→ **BRIEF**:
From the listing below, pull each line that includes "none".
┌─ INFORMATION
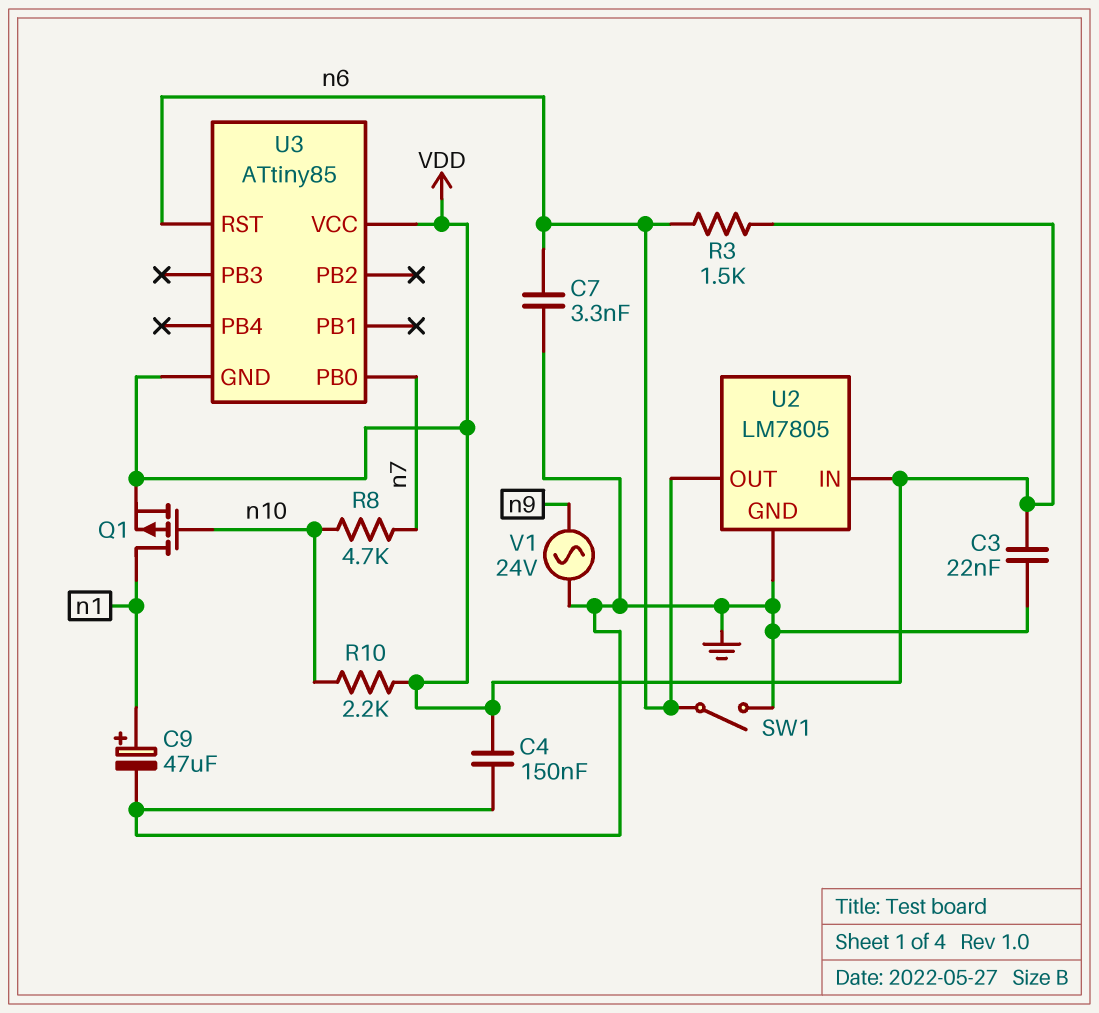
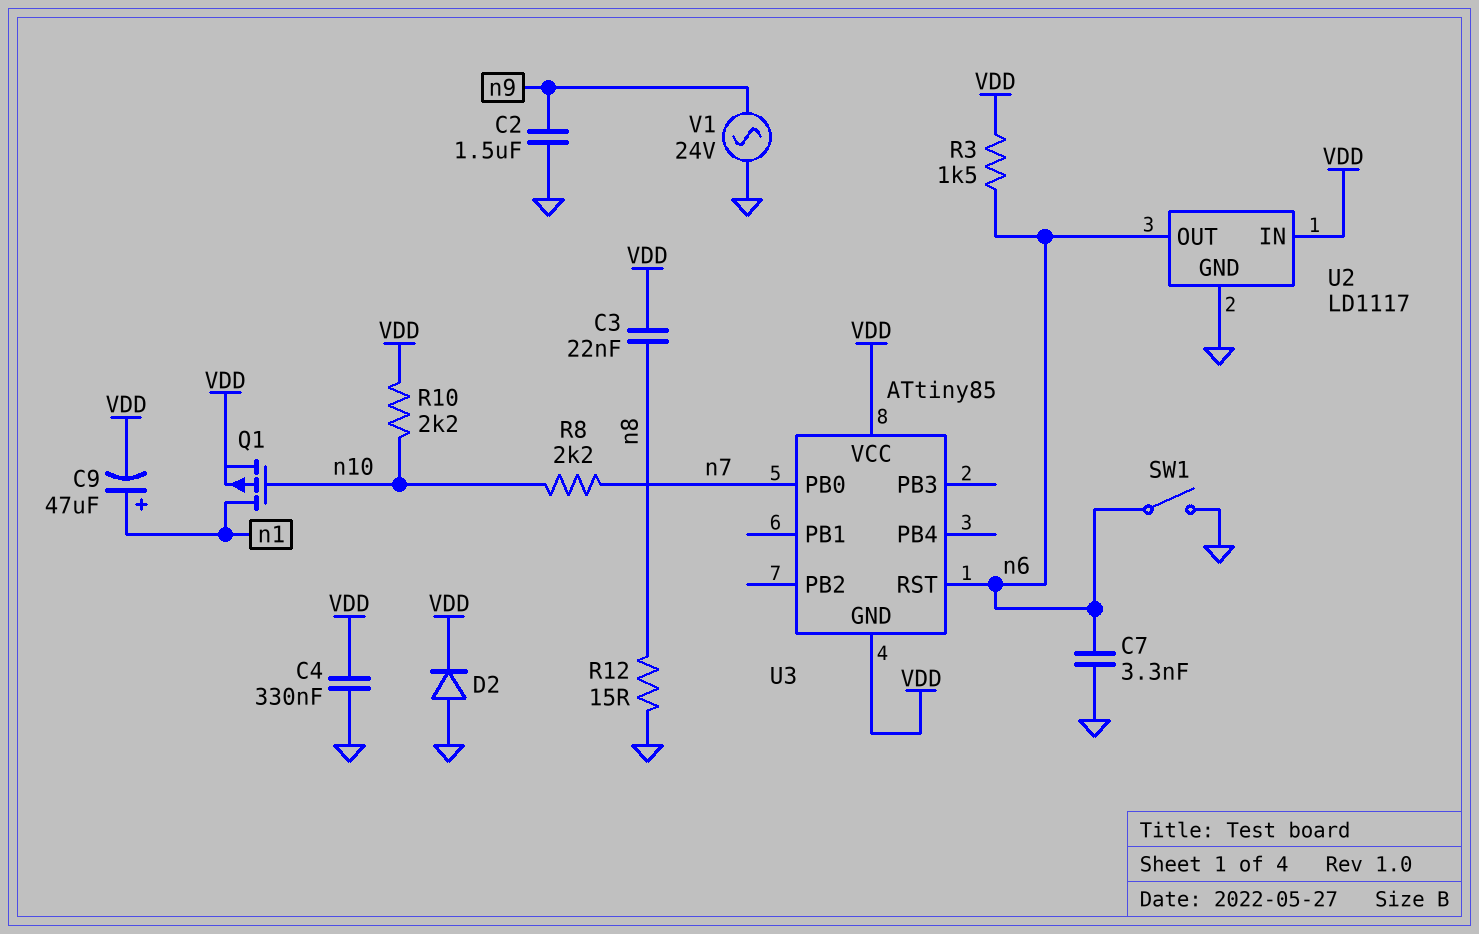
C2: none -> 1.5uF (GND, n9)
C3: 22nF (GND, VDD) -> 22nF (VDD, n8)
C4: 150nF (GND, VDD) -> 330nF (GND, VDD)
C9: 47uF (plus n1, minus GND) -> 47uF (plus n1, minus VDD)
D2: none -> diode (A GND, K VDD)
R8: 4.7k (n7, n10) -> 2.2k (n7, n10)
R12: none -> 15 (GND, n8)
U2: LM7805 -> LD1117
└─
→ **THE COMPLETED TASK**:
C2: none -> 1.5uF (GND, n9)
D2: none -> diode (A GND, K VDD)
R12: none -> 15 (GND, n8)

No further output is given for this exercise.